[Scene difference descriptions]
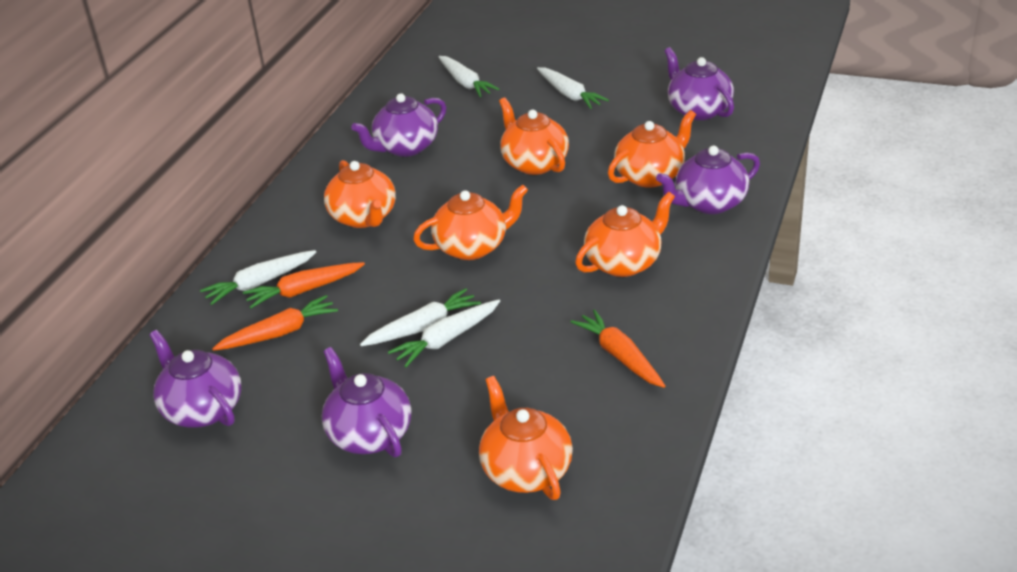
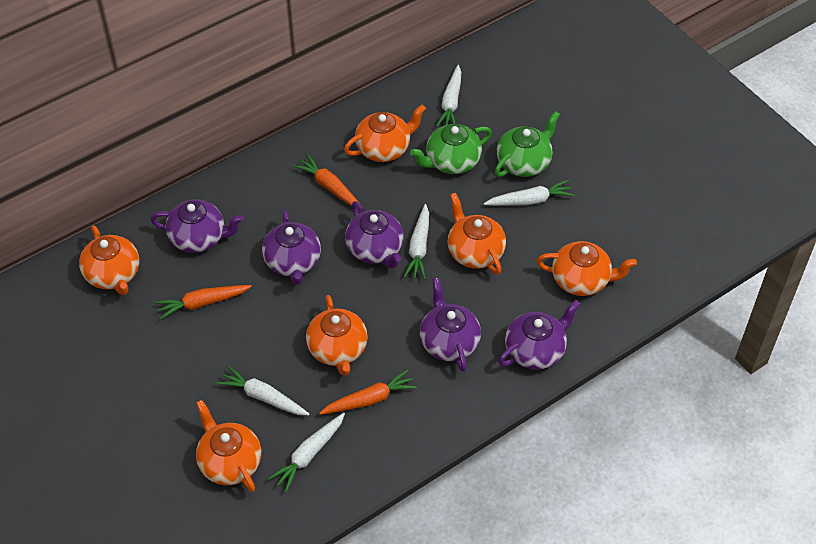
green teapot: 0 -> 2

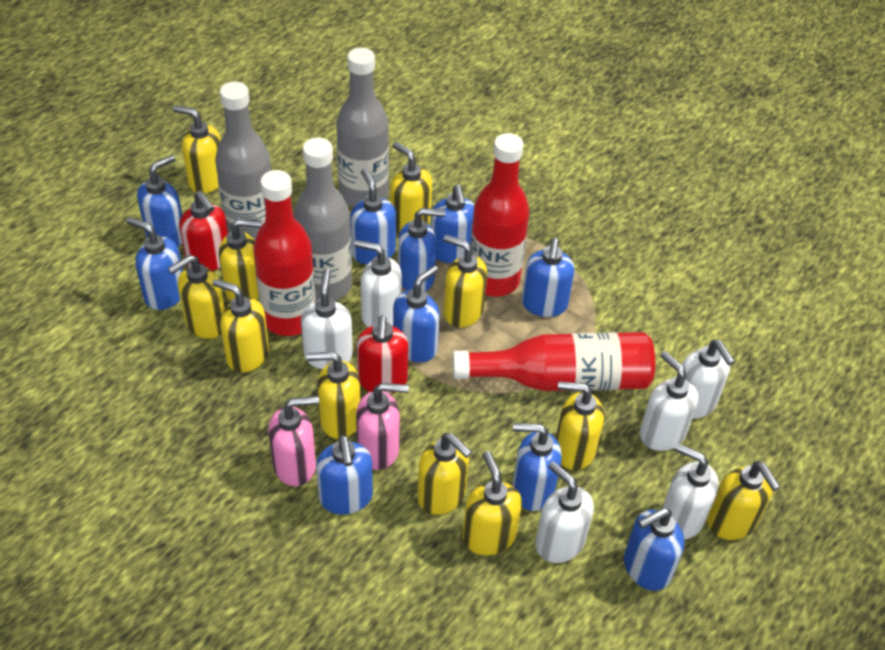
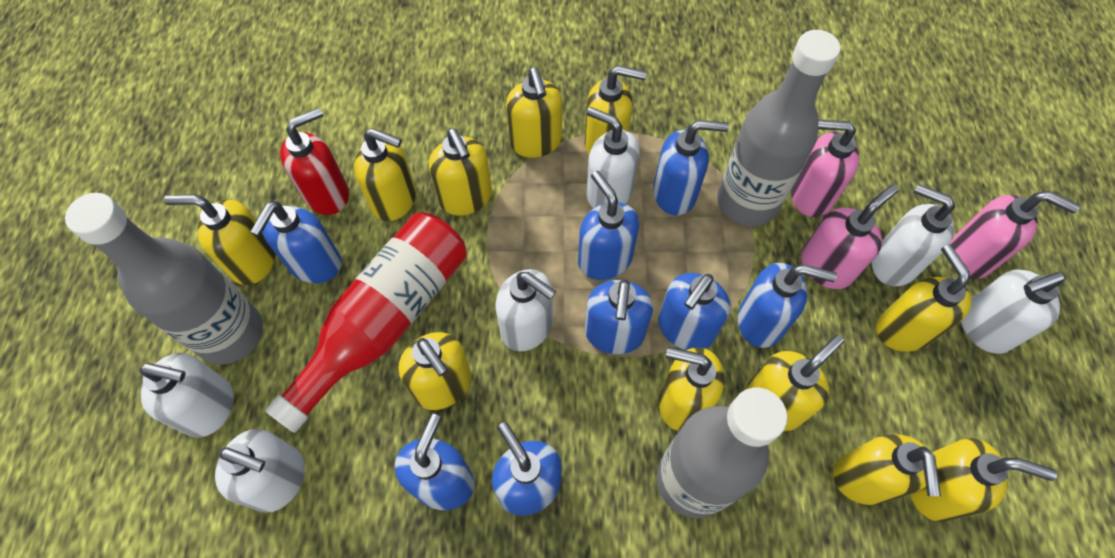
blue soap dispenser: 10 -> 8
pink soap dispenser: 2 -> 3
red bottle: 3 -> 1
red soap dispenser: 2 -> 1

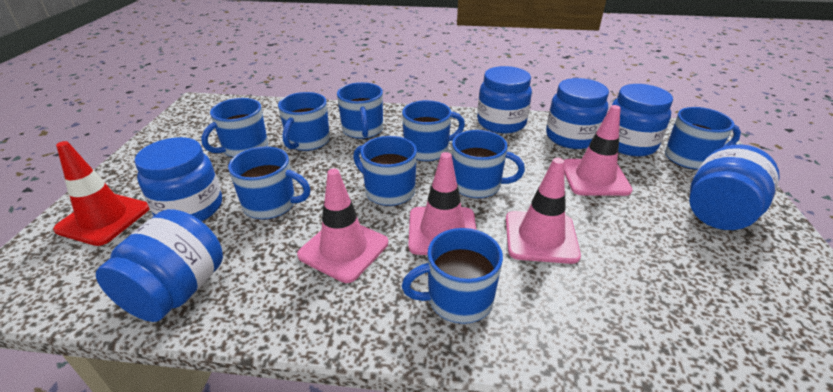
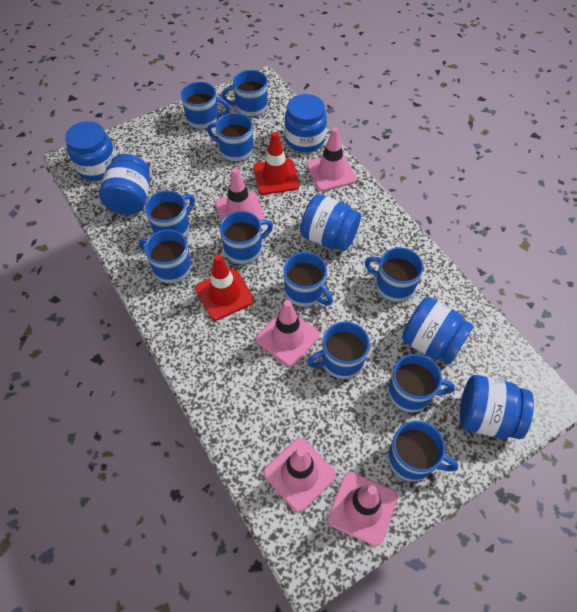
blue mug: 9 -> 11
pink traffic cone: 4 -> 5
red traffic cone: 1 -> 2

▶ **WORK INSTRUCTION**
Starting at the line that contains "pink soap dispenser: 2 -> 3", return every line through the end of the records above exactly as written, and return no pictures.

▶ **COMPLETED TASK**
pink soap dispenser: 2 -> 3
red bottle: 3 -> 1
red soap dispenser: 2 -> 1

blue mug: 9 -> 11
pink traffic cone: 4 -> 5
red traffic cone: 1 -> 2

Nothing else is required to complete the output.